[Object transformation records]
*** Begin section ***

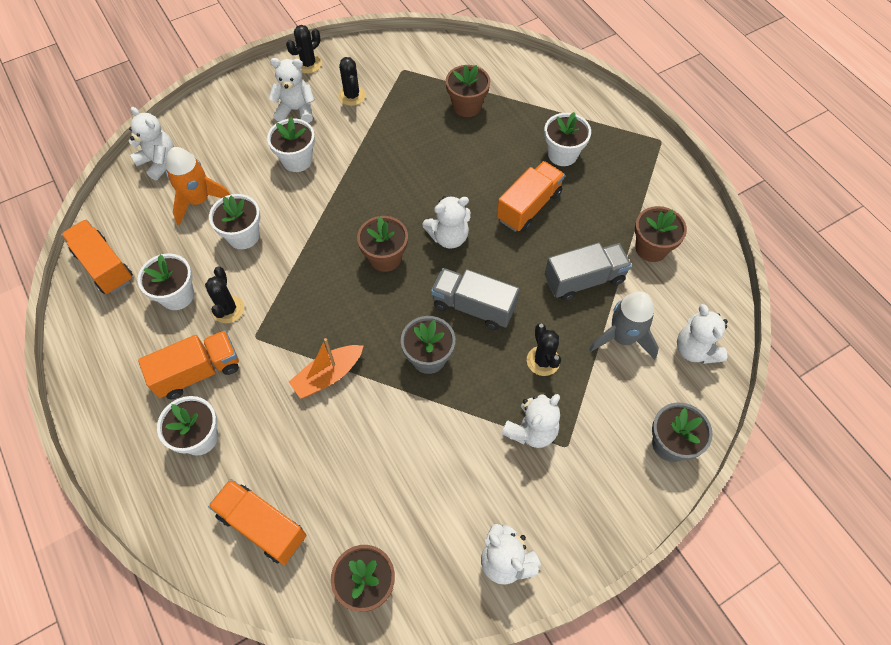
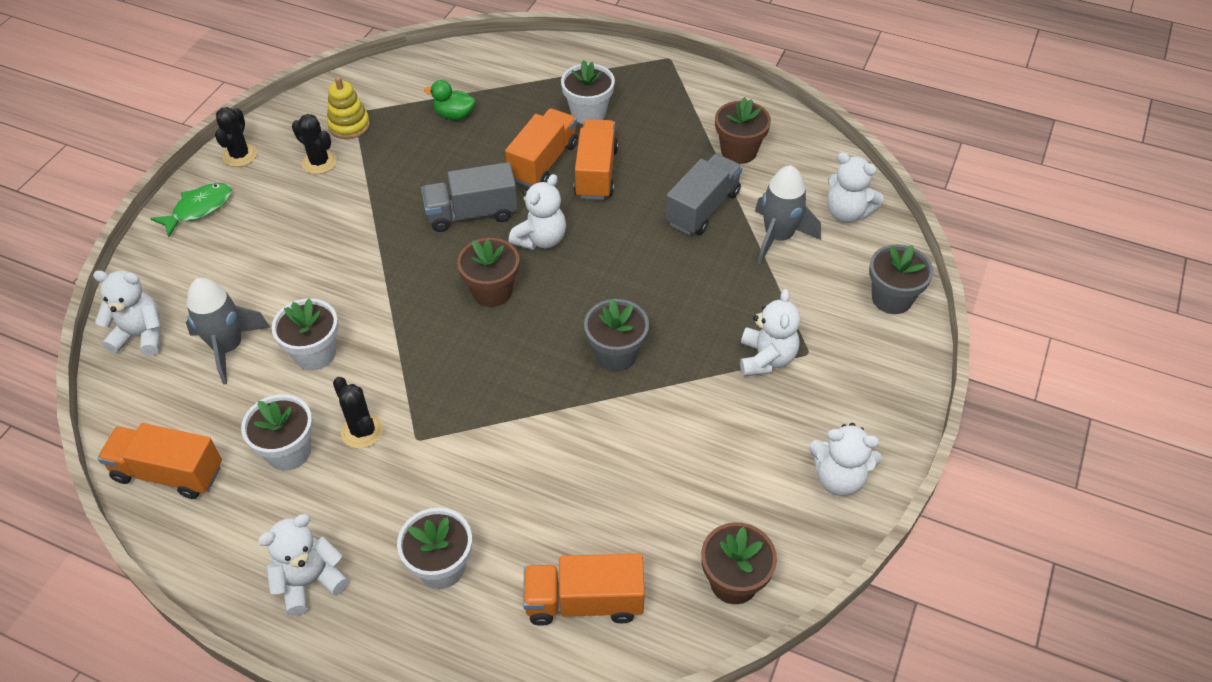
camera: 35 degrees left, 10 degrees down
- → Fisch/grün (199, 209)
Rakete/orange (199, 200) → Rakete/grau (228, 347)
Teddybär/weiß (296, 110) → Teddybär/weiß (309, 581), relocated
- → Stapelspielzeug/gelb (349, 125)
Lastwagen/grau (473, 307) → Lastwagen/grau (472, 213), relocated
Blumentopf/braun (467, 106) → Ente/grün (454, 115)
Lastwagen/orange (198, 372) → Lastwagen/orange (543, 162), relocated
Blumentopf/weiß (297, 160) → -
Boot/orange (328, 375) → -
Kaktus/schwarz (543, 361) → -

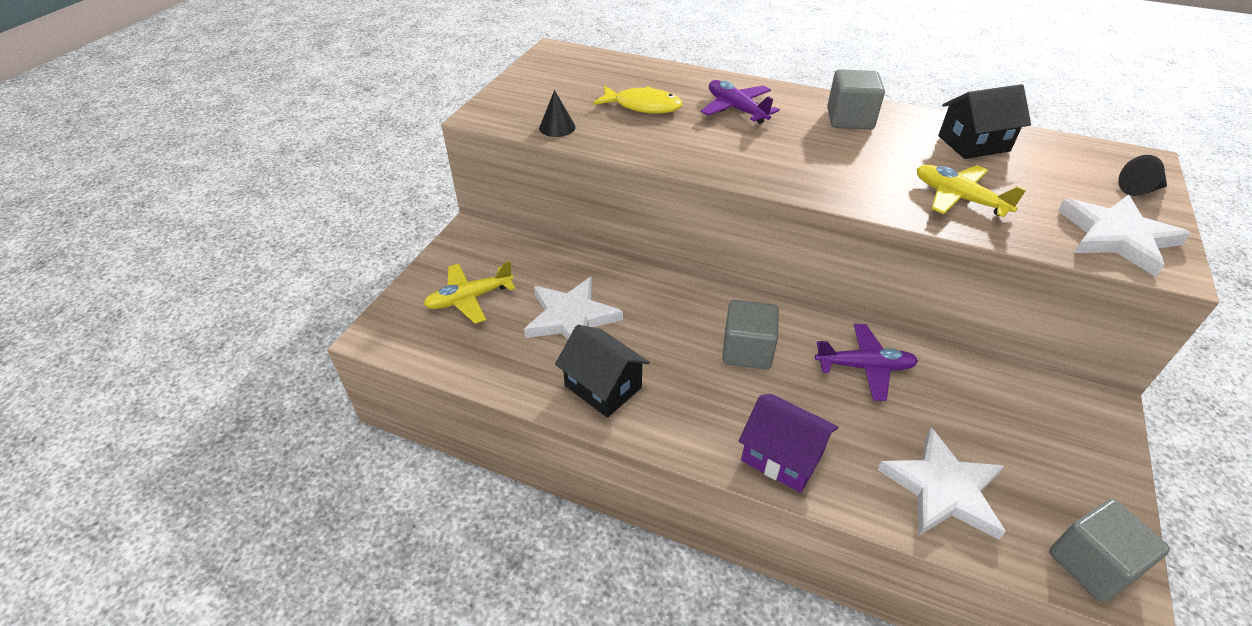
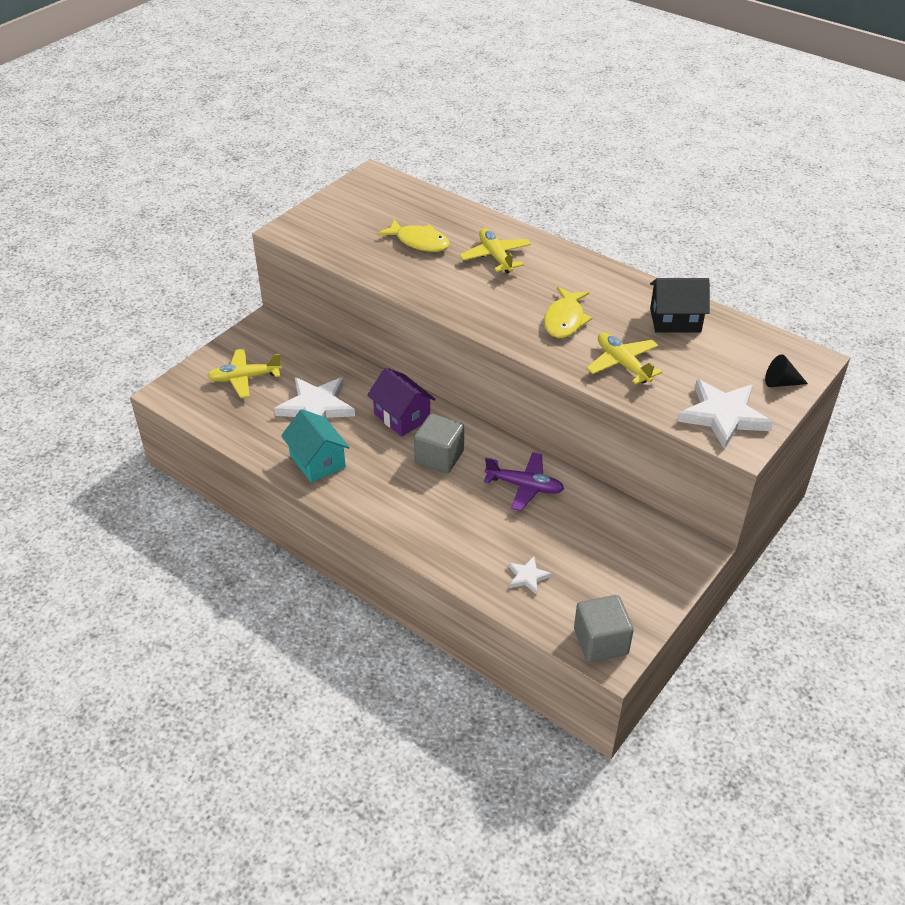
camera: 15 degrees right, 0 degrees up
Haus/schwarz (603, 386) → Haus/türkis (317, 461)
Haus/lila (782, 457) → Haus/lila (402, 417), relocated
Flugzeug/lila (736, 109) → Flugzeug/gelb (495, 257)
Stern/weiß (943, 489) → Stern/weiß (527, 576), x0.49
- → Fisch/gelb (565, 320)
Kegel/schwarz (557, 127) → -
Kubus/grau (849, 119) → -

*** End section ***

**WHAT IS REQUIRED**
Among the records above, find each line holding the string "Lastwagen" and pull it out.

**RESPONSE FOR THIS EXERCISE**
Lastwagen/grau (473, 307) → Lastwagen/grau (472, 213), relocated
Lastwagen/orange (198, 372) → Lastwagen/orange (543, 162), relocated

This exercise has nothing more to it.